(YOUR OBJECTIVE): After locating the line that contains "D207: LED orange", restate it and each later line word for word through the end of the records.

[Collected data]
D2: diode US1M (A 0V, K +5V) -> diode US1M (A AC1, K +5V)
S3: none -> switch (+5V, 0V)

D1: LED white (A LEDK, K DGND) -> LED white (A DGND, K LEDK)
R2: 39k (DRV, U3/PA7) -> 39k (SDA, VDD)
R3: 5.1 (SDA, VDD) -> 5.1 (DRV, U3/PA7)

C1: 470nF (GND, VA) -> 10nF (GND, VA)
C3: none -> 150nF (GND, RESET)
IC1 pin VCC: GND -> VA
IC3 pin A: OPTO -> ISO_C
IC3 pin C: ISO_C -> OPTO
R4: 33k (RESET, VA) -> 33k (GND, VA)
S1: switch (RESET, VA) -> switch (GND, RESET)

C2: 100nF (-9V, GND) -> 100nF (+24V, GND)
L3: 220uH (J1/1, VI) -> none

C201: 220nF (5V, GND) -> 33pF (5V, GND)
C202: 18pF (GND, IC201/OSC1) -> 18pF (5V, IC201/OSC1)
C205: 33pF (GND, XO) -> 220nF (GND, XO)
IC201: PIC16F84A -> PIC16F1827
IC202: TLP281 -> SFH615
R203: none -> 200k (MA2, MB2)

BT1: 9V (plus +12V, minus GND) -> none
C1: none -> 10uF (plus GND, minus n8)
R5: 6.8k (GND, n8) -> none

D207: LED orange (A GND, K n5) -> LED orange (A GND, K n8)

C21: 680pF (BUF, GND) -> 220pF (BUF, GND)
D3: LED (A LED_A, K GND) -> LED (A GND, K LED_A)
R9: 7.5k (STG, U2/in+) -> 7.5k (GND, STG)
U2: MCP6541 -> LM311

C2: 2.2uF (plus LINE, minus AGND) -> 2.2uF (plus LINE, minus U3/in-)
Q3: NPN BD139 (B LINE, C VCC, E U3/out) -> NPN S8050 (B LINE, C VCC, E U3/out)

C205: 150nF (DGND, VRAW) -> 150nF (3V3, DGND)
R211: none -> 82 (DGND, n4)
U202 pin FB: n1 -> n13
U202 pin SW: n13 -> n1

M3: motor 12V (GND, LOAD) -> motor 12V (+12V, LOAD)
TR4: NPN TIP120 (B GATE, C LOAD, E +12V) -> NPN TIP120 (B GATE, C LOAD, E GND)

(ANSWER BOX):
D207: LED orange (A GND, K n5) -> LED orange (A GND, K n8)

C21: 680pF (BUF, GND) -> 220pF (BUF, GND)
D3: LED (A LED_A, K GND) -> LED (A GND, K LED_A)
R9: 7.5k (STG, U2/in+) -> 7.5k (GND, STG)
U2: MCP6541 -> LM311

C2: 2.2uF (plus LINE, minus AGND) -> 2.2uF (plus LINE, minus U3/in-)
Q3: NPN BD139 (B LINE, C VCC, E U3/out) -> NPN S8050 (B LINE, C VCC, E U3/out)

C205: 150nF (DGND, VRAW) -> 150nF (3V3, DGND)
R211: none -> 82 (DGND, n4)
U202 pin FB: n1 -> n13
U202 pin SW: n13 -> n1

M3: motor 12V (GND, LOAD) -> motor 12V (+12V, LOAD)
TR4: NPN TIP120 (B GATE, C LOAD, E +12V) -> NPN TIP120 (B GATE, C LOAD, E GND)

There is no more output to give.